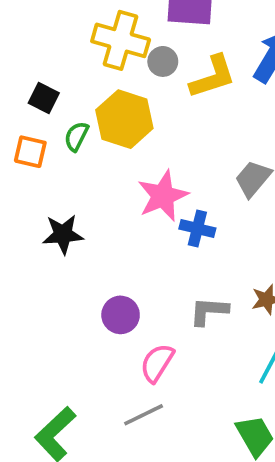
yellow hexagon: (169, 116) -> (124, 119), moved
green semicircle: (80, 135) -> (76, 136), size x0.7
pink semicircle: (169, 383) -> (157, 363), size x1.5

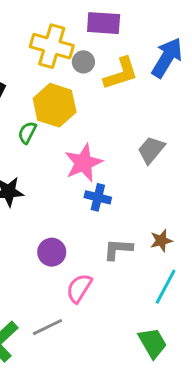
green semicircle: (76, 136) -> (27, 133), moved
blue cross: (197, 229) -> (98, 197), moved
gray line: (144, 415) -> (47, 327), moved

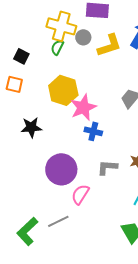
yellow hexagon: (55, 105) -> (63, 90), moved
green semicircle: (27, 133) -> (57, 47), moved
purple circle: (52, 252) -> (61, 169), size x1.6

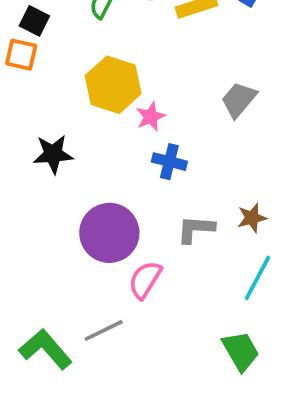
orange square: (14, 84) -> (21, 55), moved
pink star: (83, 107) -> (151, 117), size x0.6
green L-shape: (27, 231) -> (46, 349), turned 92

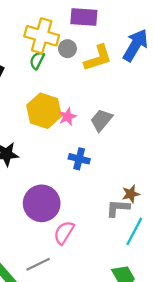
gray trapezoid: (239, 100) -> (101, 120), moved
pink star: (151, 117) -> (67, 117), moved
gray L-shape: (196, 229) -> (118, 208), moved

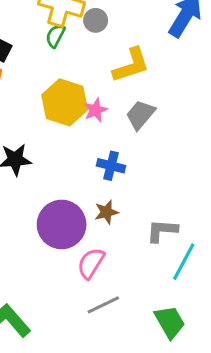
yellow L-shape: (98, 58) -> (131, 65), moved
brown star: (131, 194) -> (106, 212), moved
gray line: (38, 264) -> (103, 305), moved

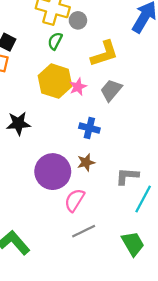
green semicircle: (55, 36) -> (55, 41), moved

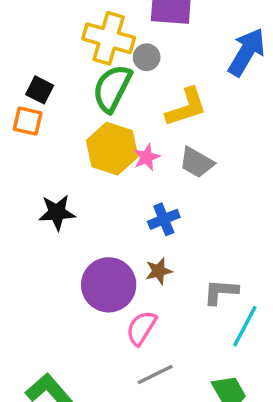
green semicircle: (55, 41) -> (112, 88), size x1.8
gray trapezoid: (111, 90) -> (197, 162), turned -100
blue cross: (89, 128) -> (164, 219), turned -36

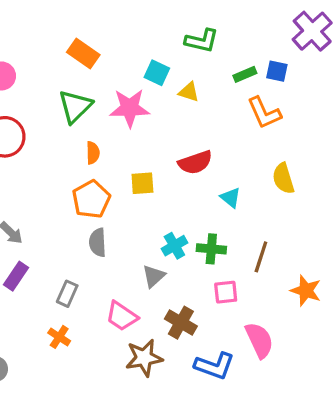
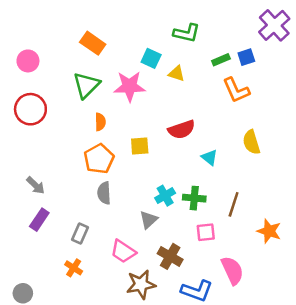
blue square: (277, 71) -> (246, 57), turned -30

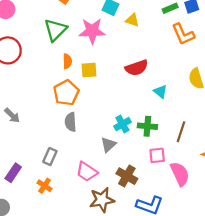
yellow square: (140, 146) -> (89, 70), moved
purple rectangle: (39, 220) -> (13, 173), moved
pink semicircle: (232, 270) -> (180, 174), moved

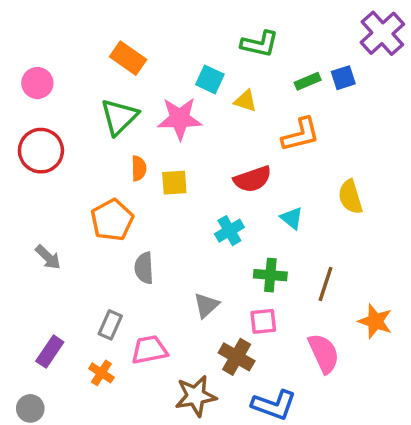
orange L-shape: (183, 34) -> (301, 135), moved, turned -80
orange pentagon: (66, 93) -> (112, 220), moved
cyan cross: (122, 124) -> (229, 231), moved
pink square: (157, 155) -> (263, 321), moved
pink trapezoid: (87, 172) -> (149, 350), moved, turned 135

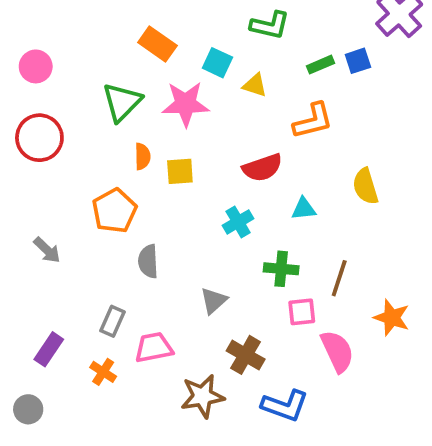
orange rectangle: (128, 58) -> (157, 44), moved
cyan triangle: (292, 218) -> (304, 209), turned -45
pink square: (263, 321) -> (302, 312), moved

- TO-DO ITEM -
Wherever the word "turned" turns up in a line of the listing, that line counts; report the total as a lone number.

- COMPLETED EXERCISE -
7